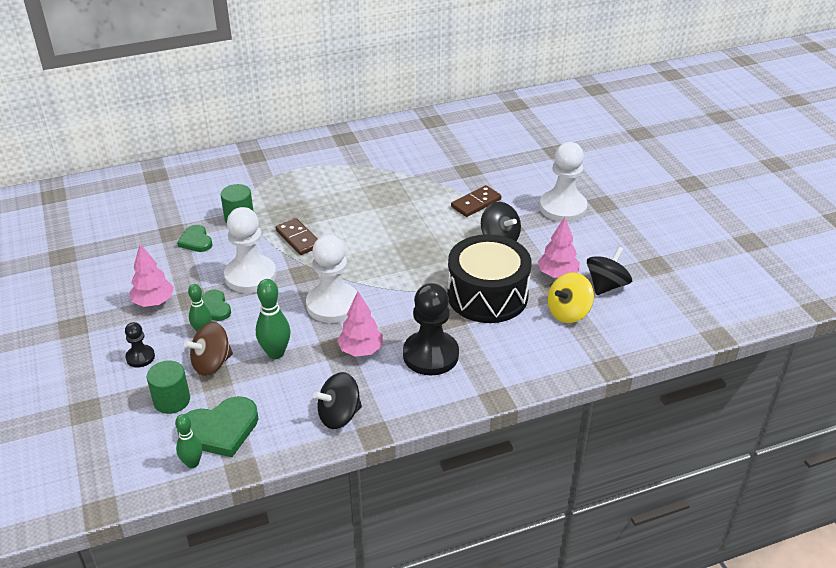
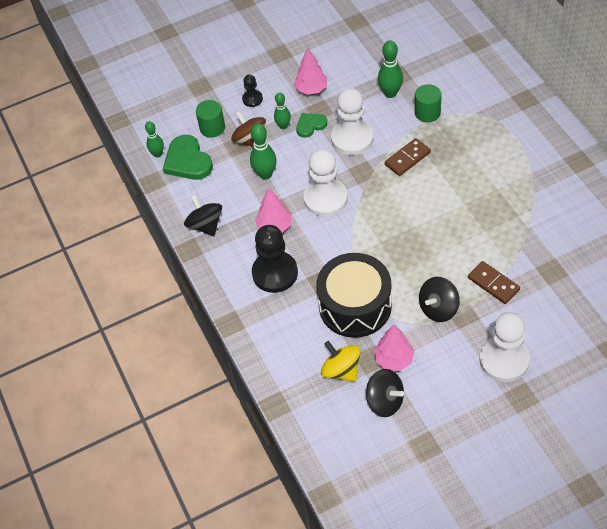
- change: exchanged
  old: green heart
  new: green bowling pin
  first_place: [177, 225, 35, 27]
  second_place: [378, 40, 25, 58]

* Exercise directions *
Give back each entry exactly as it appears. Leave pictures out.

* Response to the exercise *
- change: exchanged
  old: green heart
  new: green bowling pin
  first_place: [177, 225, 35, 27]
  second_place: [378, 40, 25, 58]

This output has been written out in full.